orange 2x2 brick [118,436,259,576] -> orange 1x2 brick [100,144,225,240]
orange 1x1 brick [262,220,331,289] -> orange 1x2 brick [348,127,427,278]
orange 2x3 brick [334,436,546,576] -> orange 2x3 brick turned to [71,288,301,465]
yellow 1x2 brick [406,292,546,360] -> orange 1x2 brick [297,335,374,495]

* * *

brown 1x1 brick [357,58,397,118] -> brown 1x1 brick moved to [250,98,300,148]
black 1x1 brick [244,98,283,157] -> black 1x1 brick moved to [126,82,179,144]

| Task description |
All lines above from the line with "orange 2x2 brick" through the line with "yellow 1x2 brick", both included, are to be set down exactly, with nothing else.

| Answer to this problem |
orange 2x2 brick [118,436,259,576] -> orange 1x2 brick [100,144,225,240]
orange 1x1 brick [262,220,331,289] -> orange 1x2 brick [348,127,427,278]
orange 2x3 brick [334,436,546,576] -> orange 2x3 brick turned to [71,288,301,465]
yellow 1x2 brick [406,292,546,360] -> orange 1x2 brick [297,335,374,495]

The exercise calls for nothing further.